WHAT TO PRODUCE: Emit the line that holds "J202 pin 1: +5V -> LOAD2" and all lines following it through the end of the data, verbatim, and nothing else.

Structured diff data
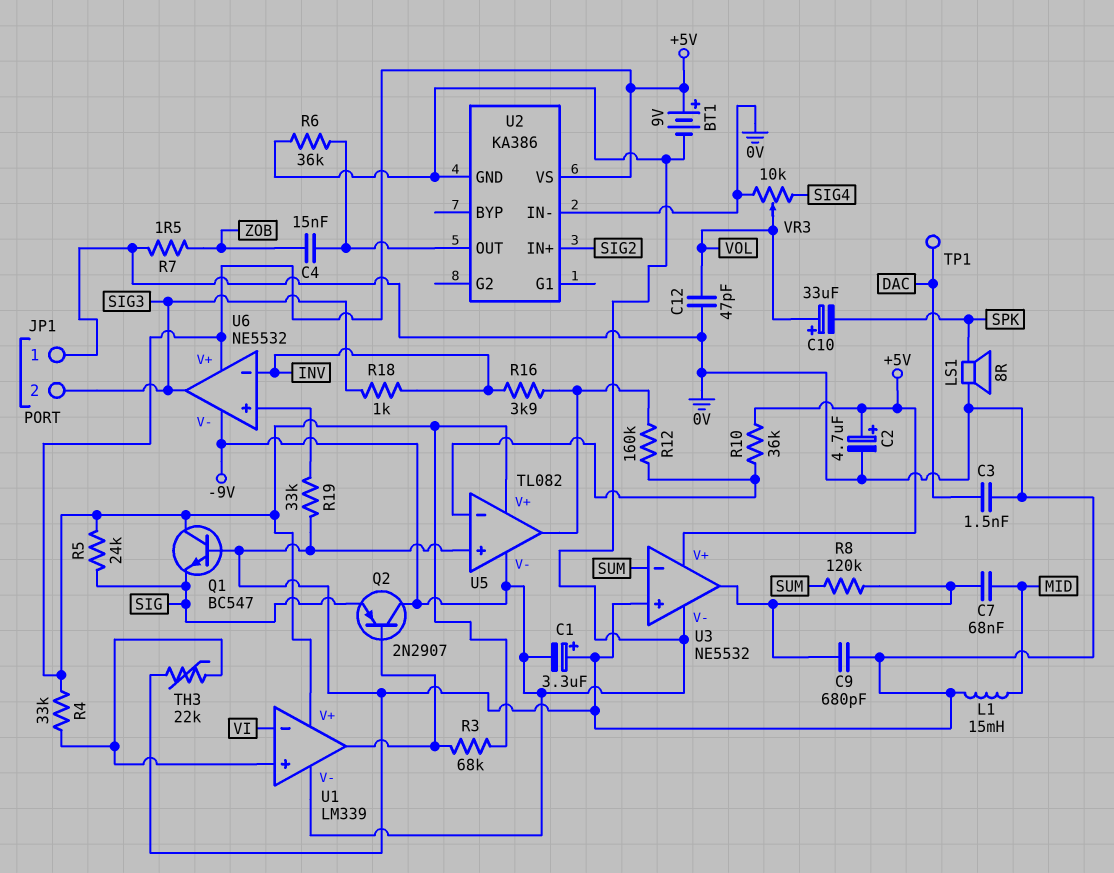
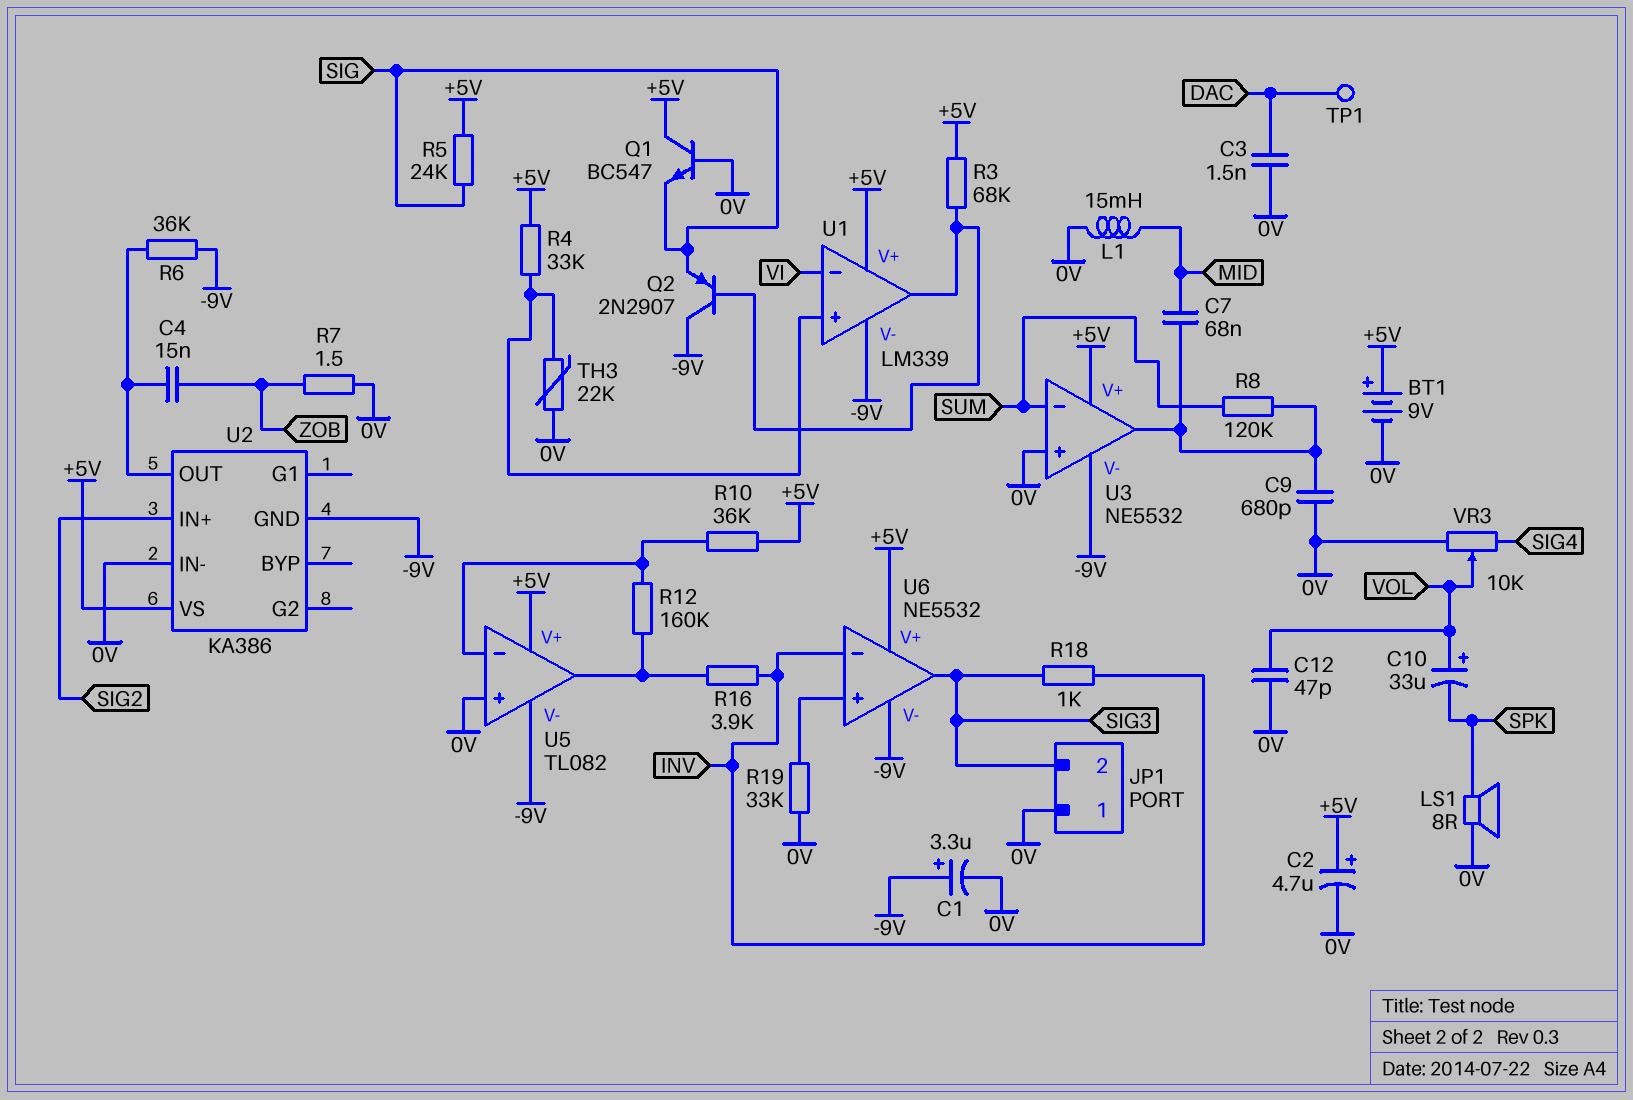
BT1: 9V (plus +5V, minus -9V) -> 9V (plus +5V, minus 0V)
C1: 3.3uF (plus 0V, minus -9V) -> 3.3uF (plus -9V, minus 0V)

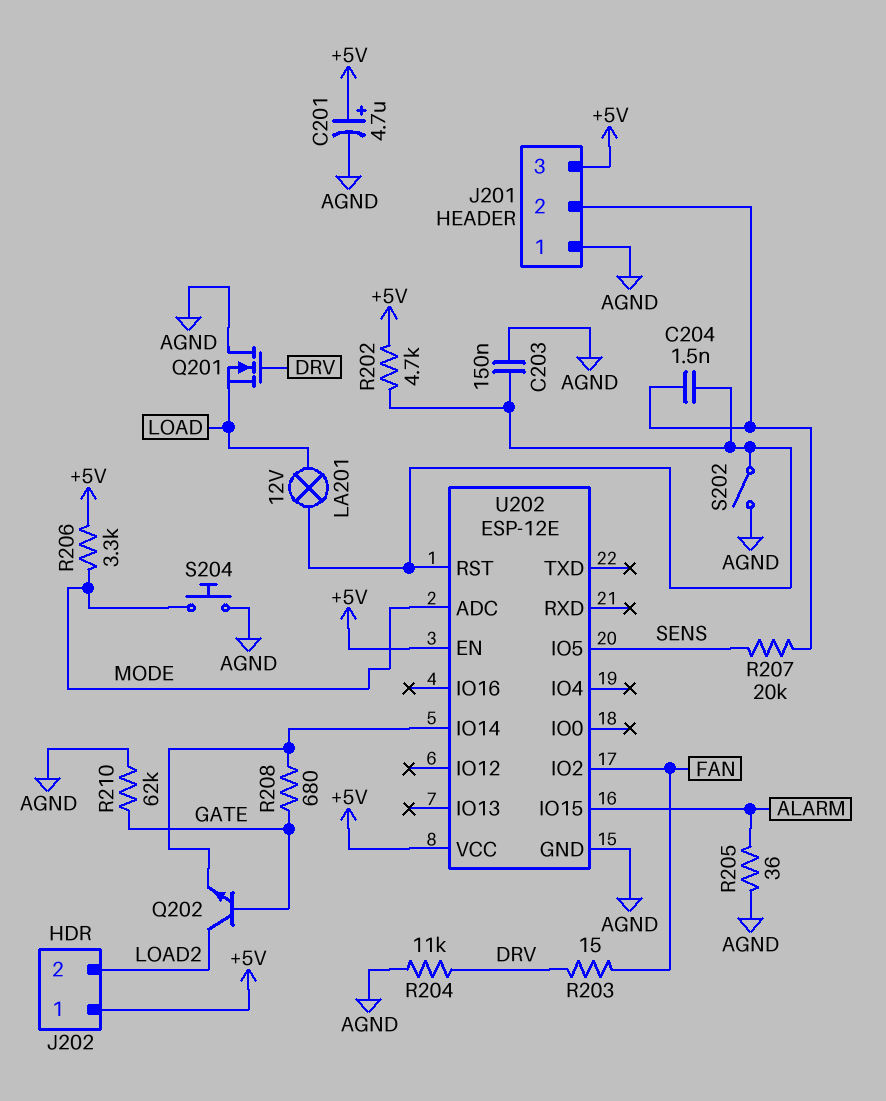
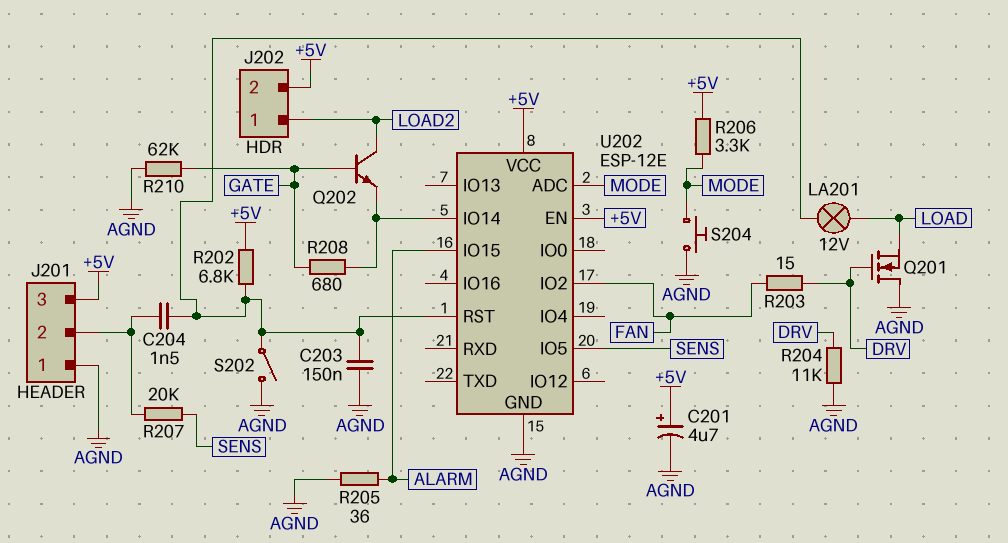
J202 pin 1: +5V -> LOAD2
J202 pin 2: LOAD2 -> +5V
R202: 4.7k (+5V, U202/RST) -> 6.8k (+5V, U202/RST)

REPLY TO THE TASK:
J202 pin 1: +5V -> LOAD2
J202 pin 2: LOAD2 -> +5V
R202: 4.7k (+5V, U202/RST) -> 6.8k (+5V, U202/RST)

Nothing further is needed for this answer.